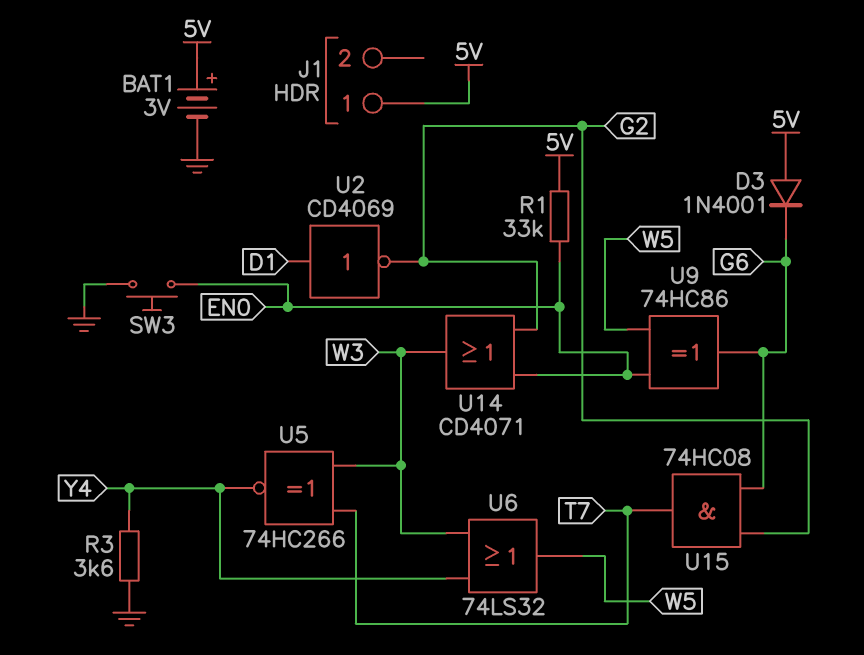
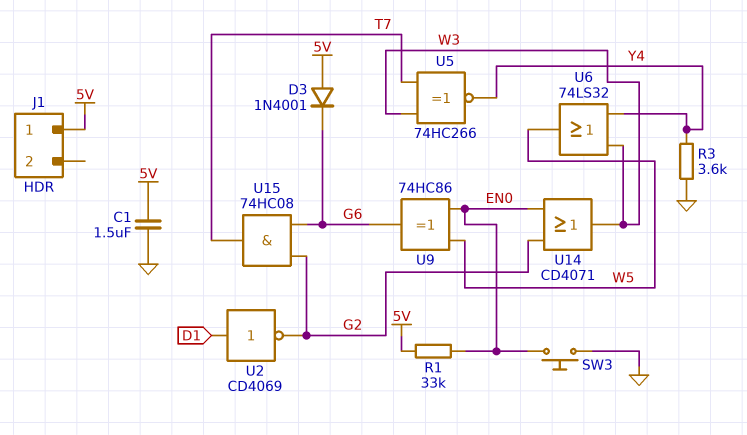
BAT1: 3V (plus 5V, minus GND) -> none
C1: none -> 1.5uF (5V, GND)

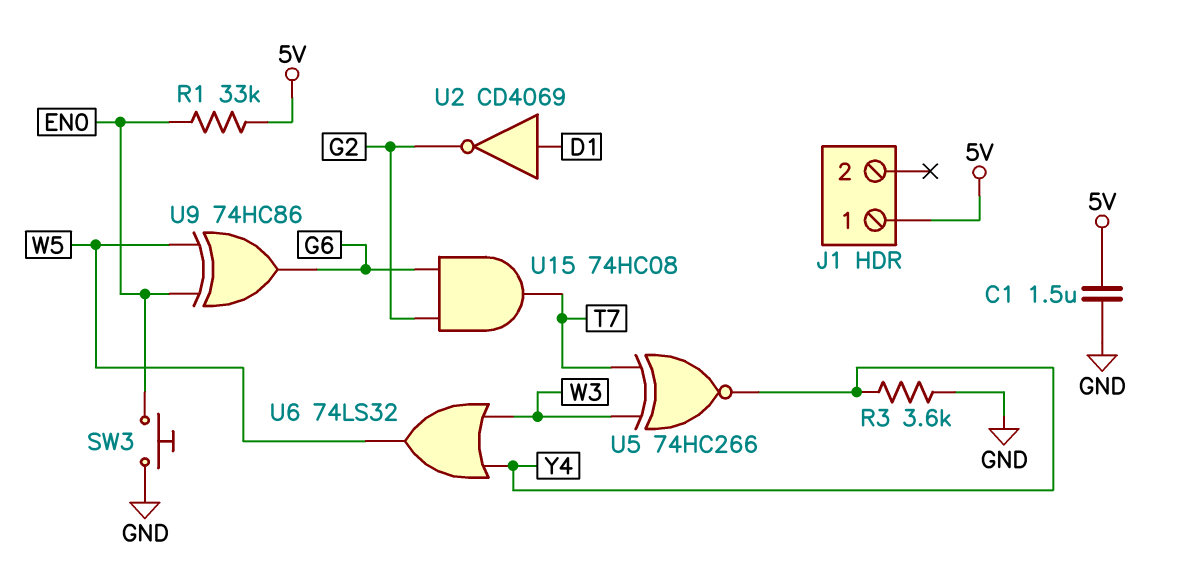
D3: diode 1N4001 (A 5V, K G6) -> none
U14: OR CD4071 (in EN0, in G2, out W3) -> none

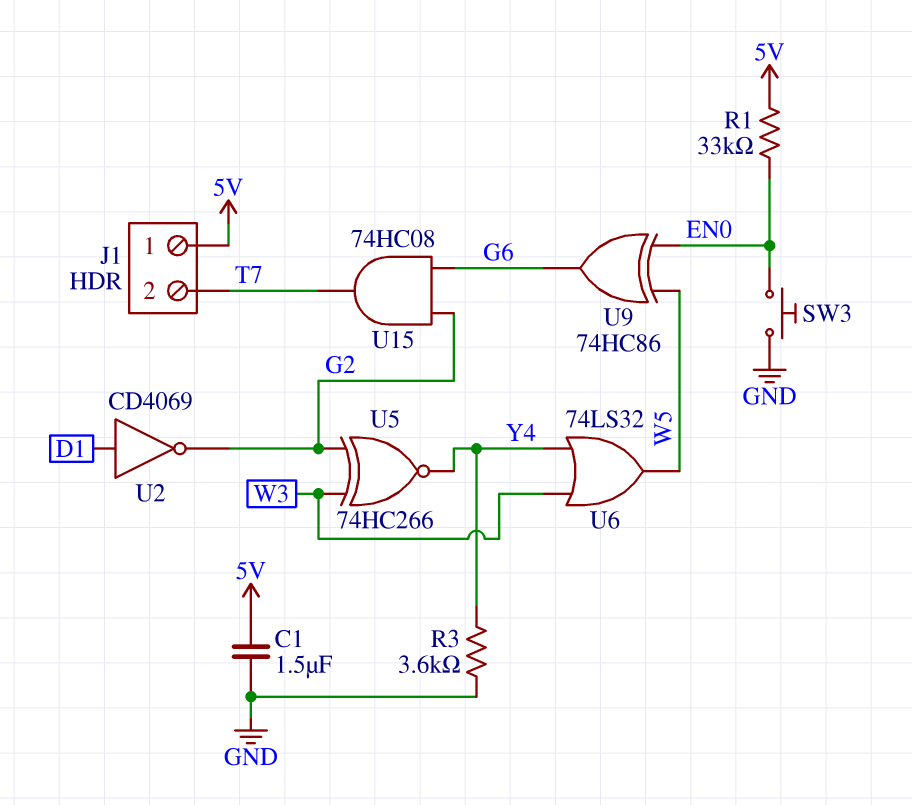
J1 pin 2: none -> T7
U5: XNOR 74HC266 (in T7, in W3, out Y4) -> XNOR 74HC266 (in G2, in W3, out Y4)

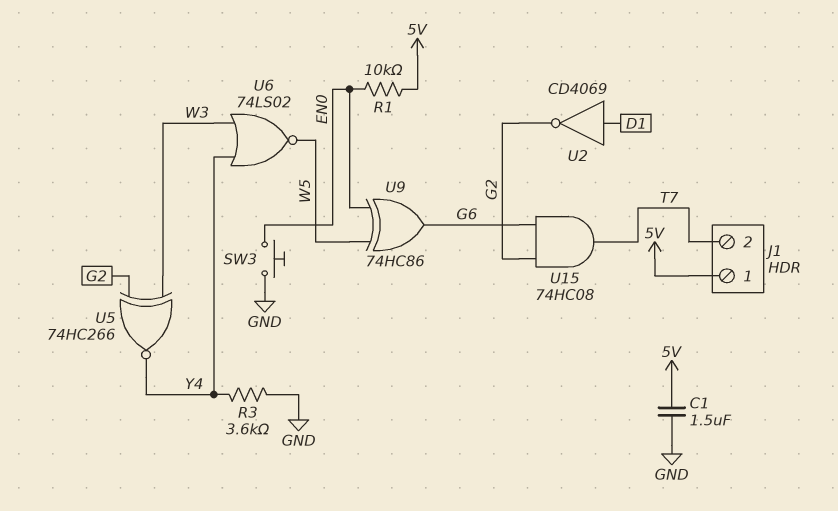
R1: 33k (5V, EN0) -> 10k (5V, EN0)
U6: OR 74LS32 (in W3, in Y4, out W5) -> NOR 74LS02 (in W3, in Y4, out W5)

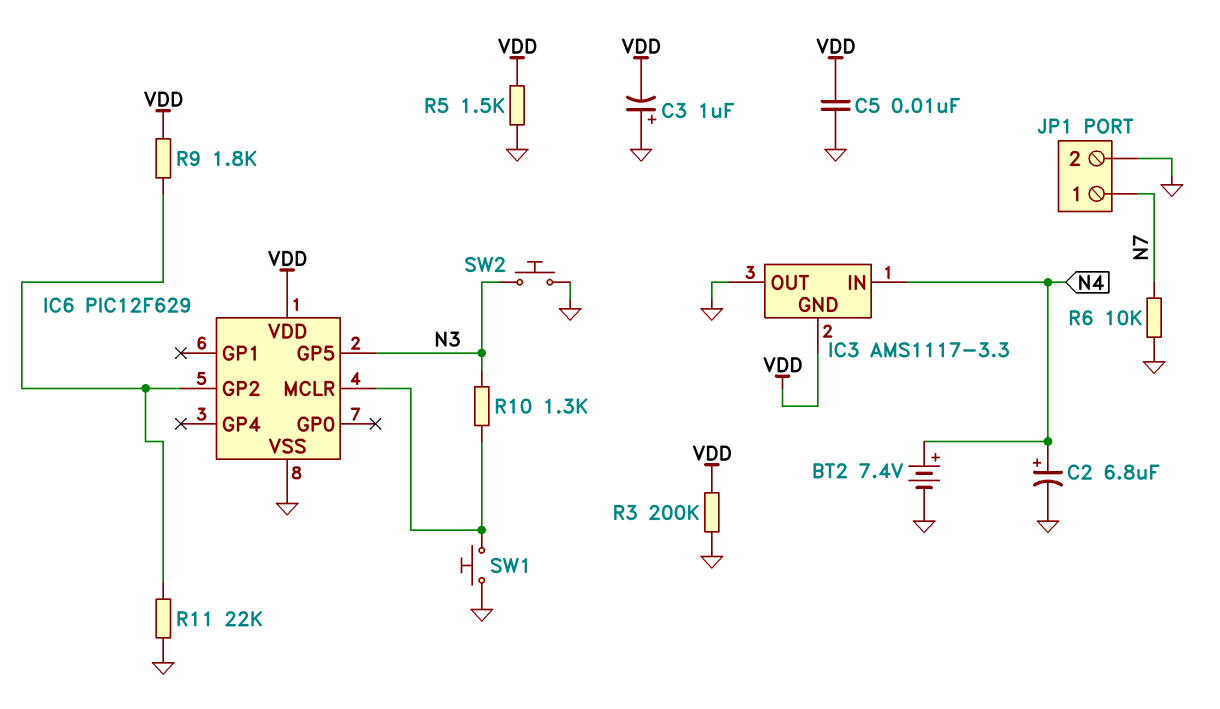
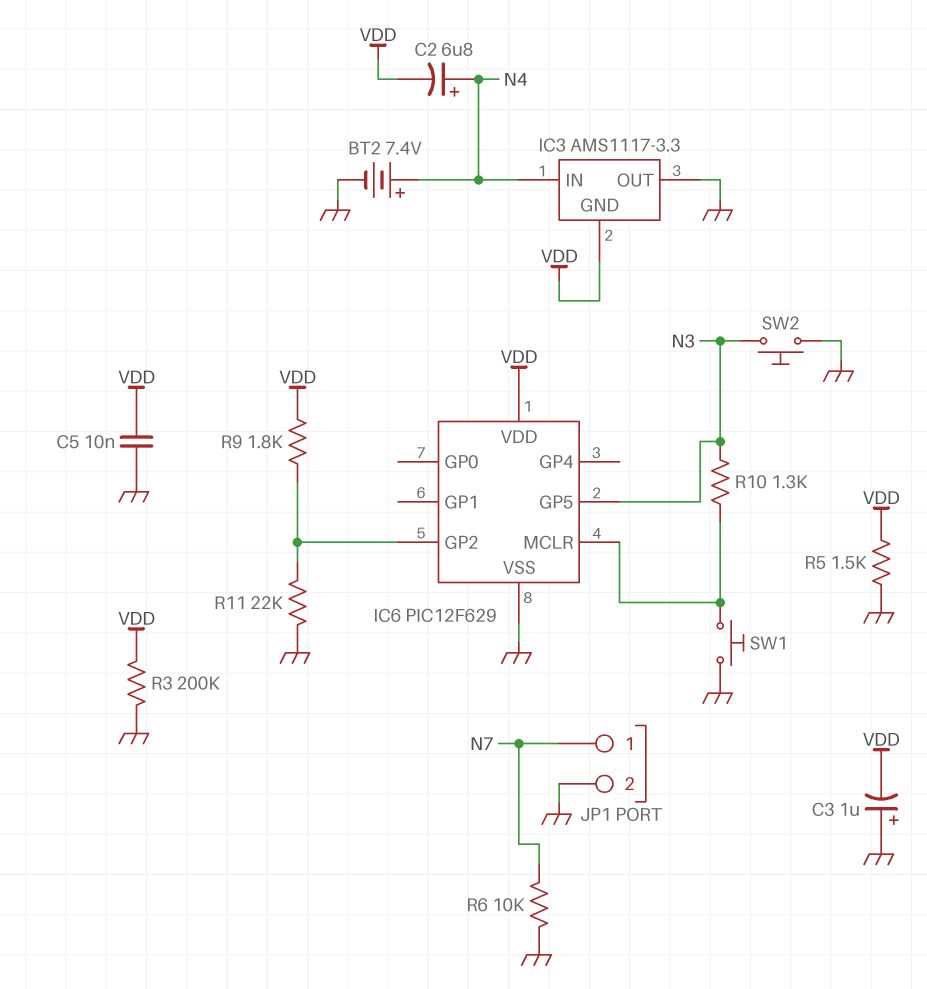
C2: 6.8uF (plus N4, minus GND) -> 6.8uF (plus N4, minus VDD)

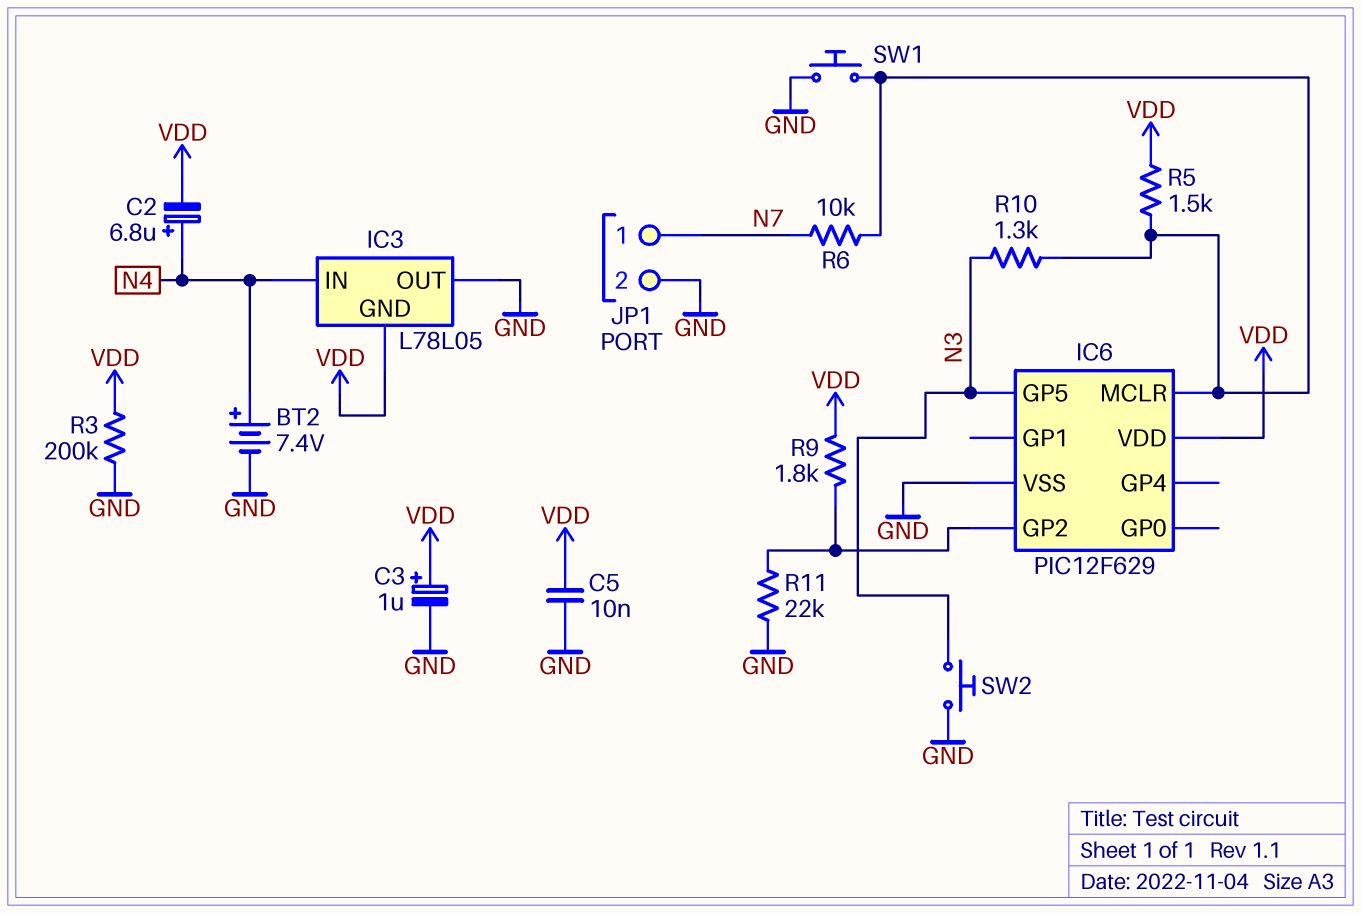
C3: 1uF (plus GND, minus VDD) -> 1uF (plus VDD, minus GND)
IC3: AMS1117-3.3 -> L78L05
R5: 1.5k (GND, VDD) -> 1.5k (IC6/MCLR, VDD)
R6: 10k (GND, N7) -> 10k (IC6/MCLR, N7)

**EXERCISE REQUIREMENTS:** Please write out, word for word, only the lines from the one holding "U6: OR 74LS32" through the end of the records above, with both end lines included and the pictures dropped.

**REPLY:**
U6: OR 74LS32 (in W3, in Y4, out W5) -> NOR 74LS02 (in W3, in Y4, out W5)

C2: 6.8uF (plus N4, minus GND) -> 6.8uF (plus N4, minus VDD)

C3: 1uF (plus GND, minus VDD) -> 1uF (plus VDD, minus GND)
IC3: AMS1117-3.3 -> L78L05
R5: 1.5k (GND, VDD) -> 1.5k (IC6/MCLR, VDD)
R6: 10k (GND, N7) -> 10k (IC6/MCLR, N7)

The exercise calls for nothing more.